■ Given records:

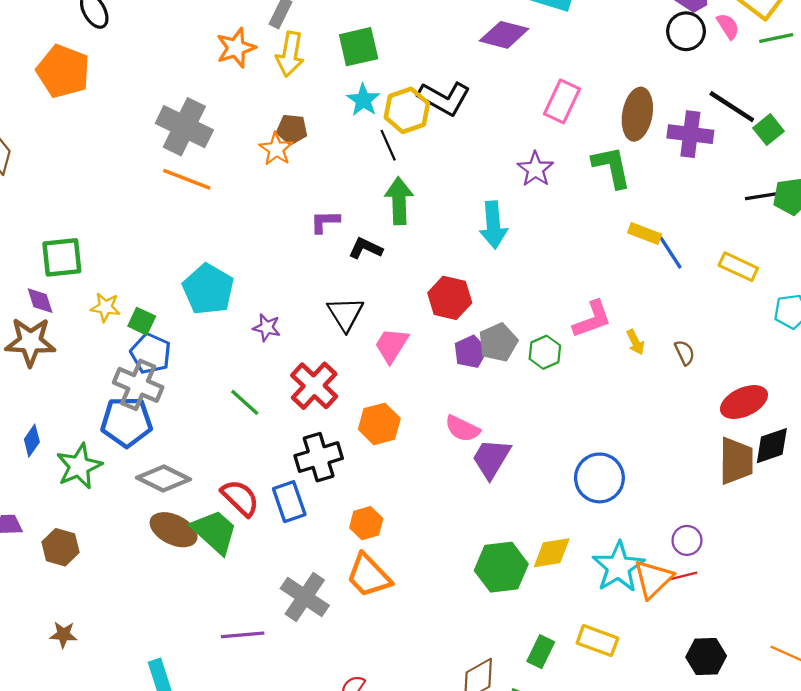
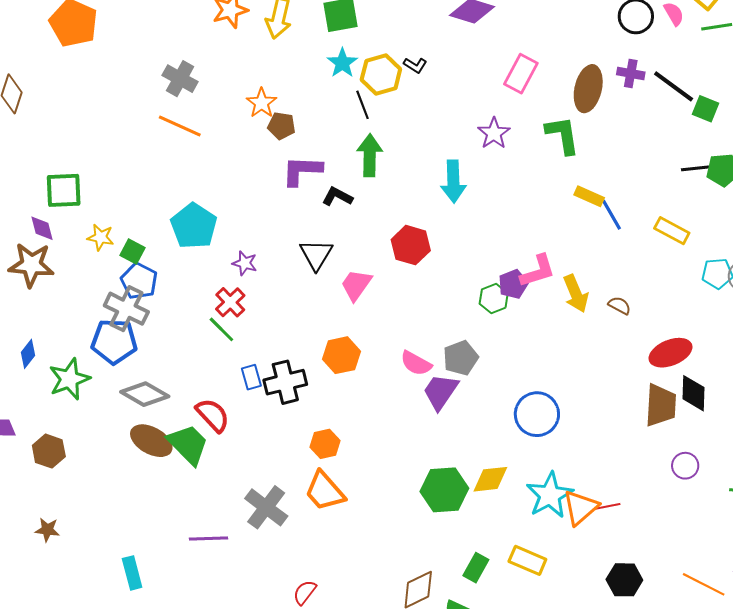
black L-shape: (444, 98) -> (415, 65), size x0.5
gray cross: (184, 127) -> (180, 79), size x0.7
brown pentagon: (292, 129) -> (281, 126), moved
green square: (769, 130) -> (705, 109), turned -32
purple cross: (690, 134) -> (631, 73), moved, size x0.7
purple L-shape: (325, 222) -> (302, 171), size x1.5
gray pentagon: (498, 342) -> (461, 358), moved
yellow arrow: (635, 342) -> (576, 294), size x1.6
purple pentagon: (470, 352) -> (513, 284), moved
brown semicircle: (685, 353) -> (619, 305), turned -40
red cross: (314, 386) -> (230, 302), moved, size x0.7
black diamond: (772, 446) -> (694, 393), turned -72
blue rectangle: (289, 502) -> (251, 377), moved, size x0.7
purple circle: (687, 540) -> (685, 466), moved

■ Aim of the exercise: Except for pictures, copy the records above exactly.

■ Solution for this problem:
black L-shape: (444, 98) -> (415, 65), size x0.5
gray cross: (184, 127) -> (180, 79), size x0.7
brown pentagon: (292, 129) -> (281, 126), moved
green square: (769, 130) -> (705, 109), turned -32
purple cross: (690, 134) -> (631, 73), moved, size x0.7
purple L-shape: (325, 222) -> (302, 171), size x1.5
gray pentagon: (498, 342) -> (461, 358), moved
yellow arrow: (635, 342) -> (576, 294), size x1.6
purple pentagon: (470, 352) -> (513, 284), moved
brown semicircle: (685, 353) -> (619, 305), turned -40
red cross: (314, 386) -> (230, 302), moved, size x0.7
black diamond: (772, 446) -> (694, 393), turned -72
blue rectangle: (289, 502) -> (251, 377), moved, size x0.7
purple circle: (687, 540) -> (685, 466), moved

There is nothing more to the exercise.